**Aim of the task**: Without including any picture, return the complete set of records exactly.

[Records from a dataset]
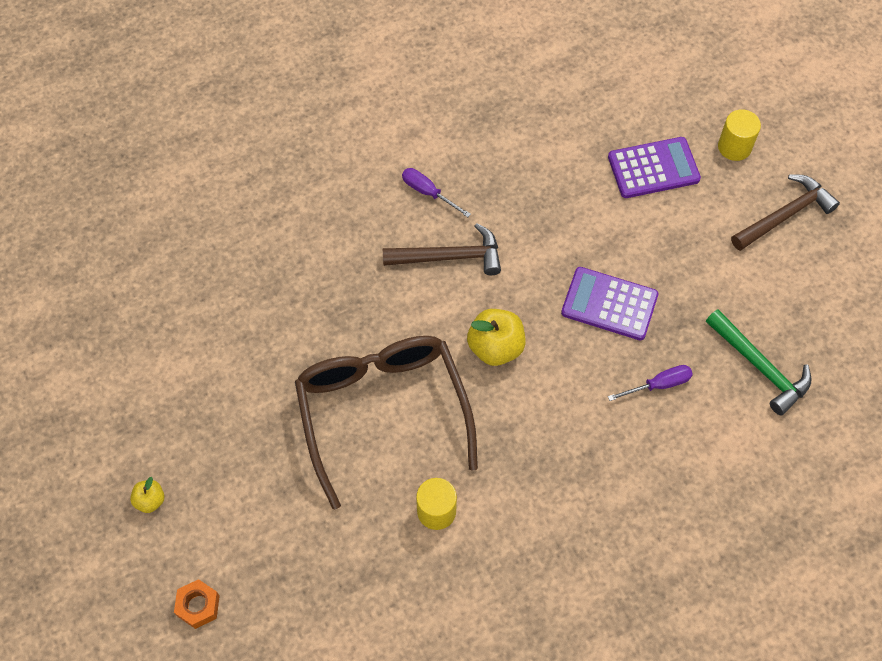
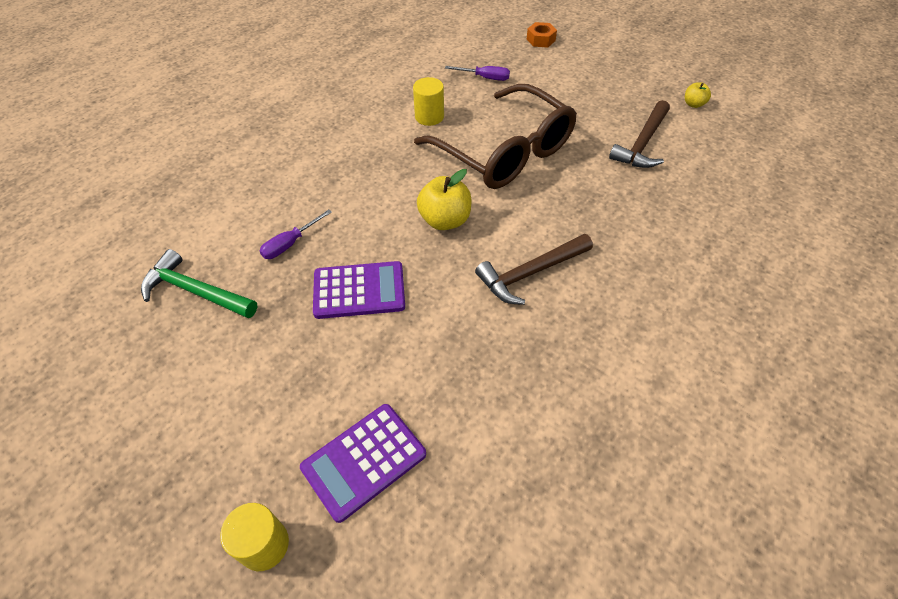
camera: 155 degrees right, 10 degrees down
yellow apple [130,477,164,513] -> yellow apple moved to [685,82,711,108]
purple screwdriver [402,168,471,217] -> purple screwdriver moved to [445,66,510,81]
brown hammer [731,175,840,251] -> brown hammer moved to [609,100,670,168]

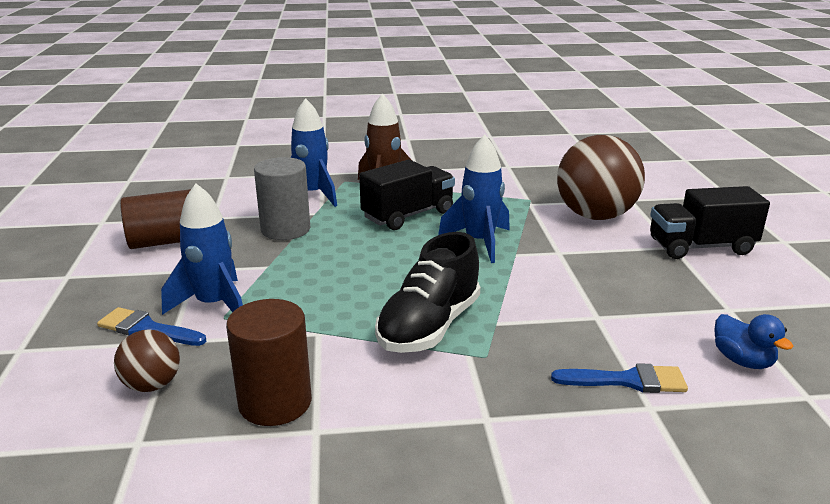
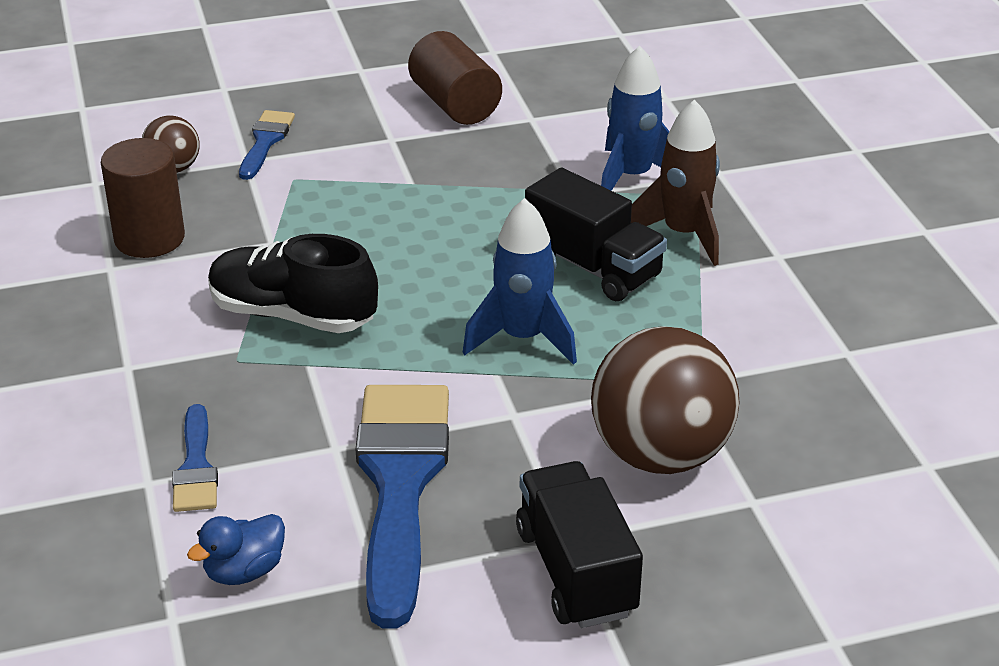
camera: 80 degrees right, 10 degrees up
blue rocket [161,184,243,315] -> none
grey cylinder [254,157,310,240] -> none
none -> blue brush [355,385,449,629]

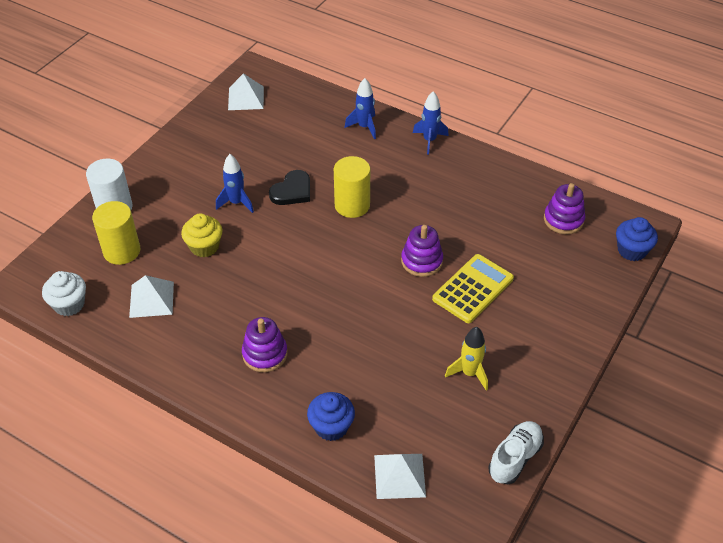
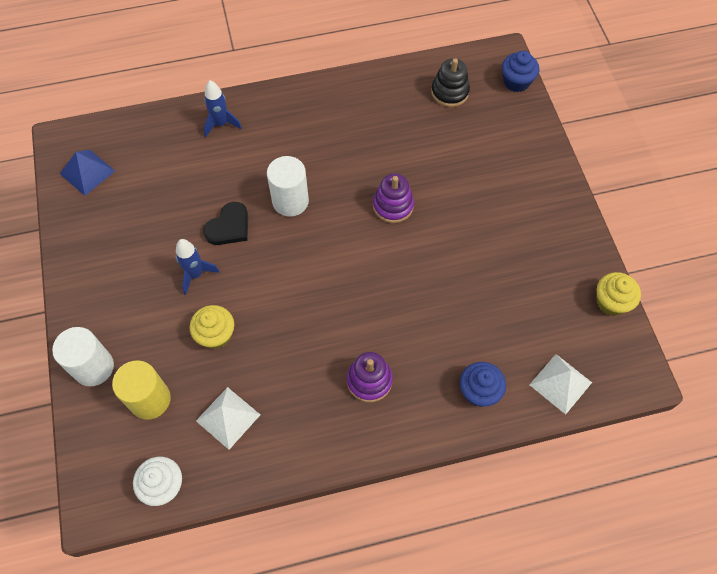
camera: 45 degrees left, 15 degrees up
white pyramid [228,73,264,110] -> blue pyramid [60,150,115,196]
black heart [269,170,310,205] -> black heart turned 45 degrees clockwise [203,202,248,245]
yellow cylinder [334,156,370,218] -> white cylinder [267,156,309,217]
blue rocket [413,91,449,155] -> none
yellow calculator [432,254,514,323] -> none
yellow rocket [445,327,488,391] -> none
white shoe [488,421,544,484] -> yellow cupcake [597,272,641,316]
purple stacking toy [544,183,585,234] -> black stacking toy [431,58,470,107]

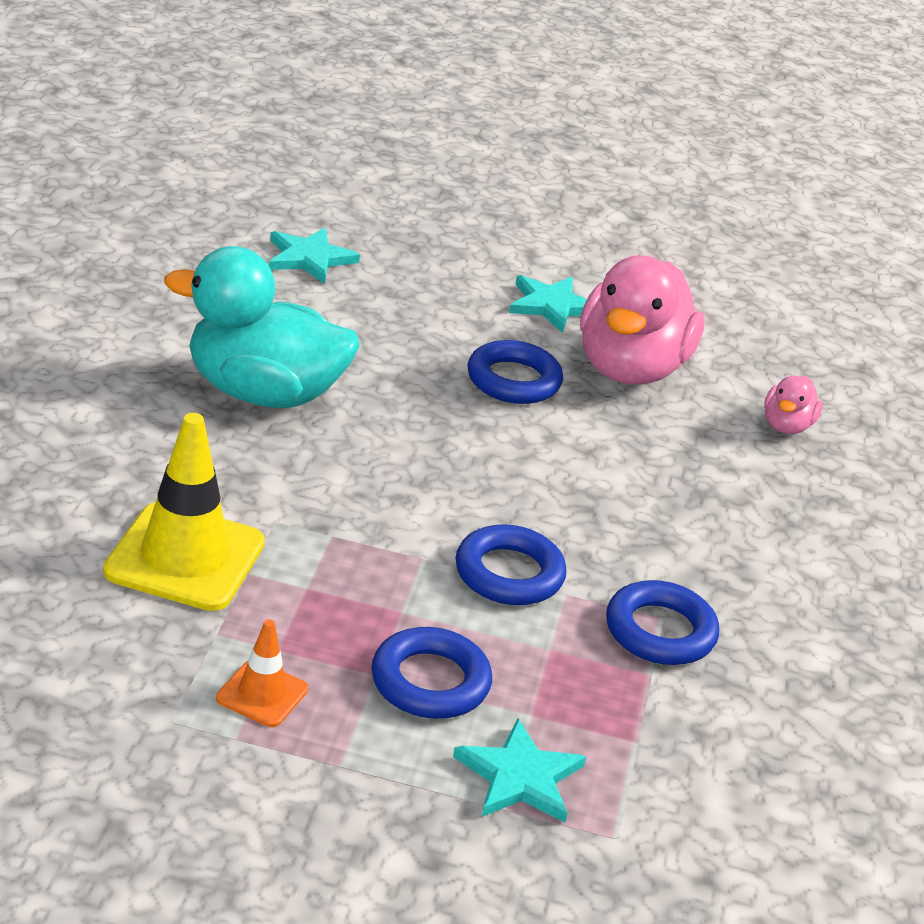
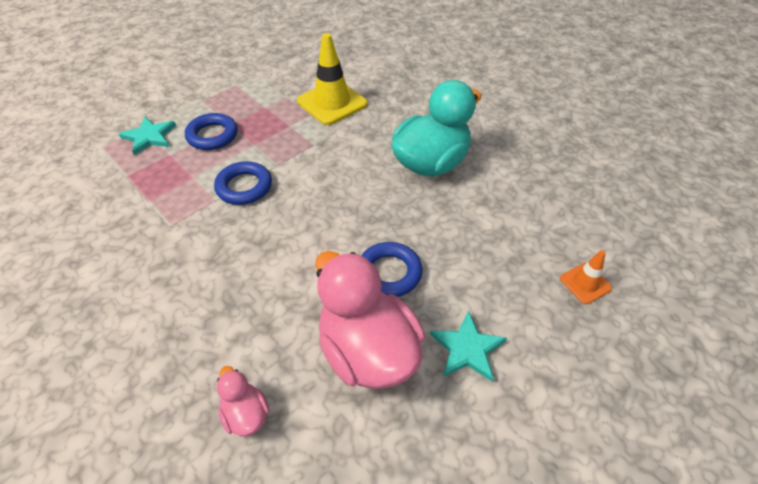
camera: 130 degrees right, 15 degrees up
orange traffic cone [216,619,308,727] -> orange traffic cone moved to [560,250,612,304]
turquoise star [269,228,360,284] -> none
blue ring [606,580,719,665] -> none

**Written reply**:
camera: 155 degrees right, 10 degrees down
yellow apple [130,477,164,513] -> yellow apple moved to [685,82,711,108]
purple screwdriver [402,168,471,217] -> purple screwdriver moved to [445,66,510,81]
brown hammer [731,175,840,251] -> brown hammer moved to [609,100,670,168]

camera: 80 degrees right, 10 degrees up
blue rocket [161,184,243,315] -> none
grey cylinder [254,157,310,240] -> none
none -> blue brush [355,385,449,629]

camera: 45 degrees left, 15 degrees up
white pyramid [228,73,264,110] -> blue pyramid [60,150,115,196]
black heart [269,170,310,205] -> black heart turned 45 degrees clockwise [203,202,248,245]
yellow cylinder [334,156,370,218] -> white cylinder [267,156,309,217]
blue rocket [413,91,449,155] -> none
yellow calculator [432,254,514,323] -> none
yellow rocket [445,327,488,391] -> none
white shoe [488,421,544,484] -> yellow cupcake [597,272,641,316]
purple stacking toy [544,183,585,234] -> black stacking toy [431,58,470,107]

camera: 130 degrees right, 15 degrees up
orange traffic cone [216,619,308,727] -> orange traffic cone moved to [560,250,612,304]
turquoise star [269,228,360,284] -> none
blue ring [606,580,719,665] -> none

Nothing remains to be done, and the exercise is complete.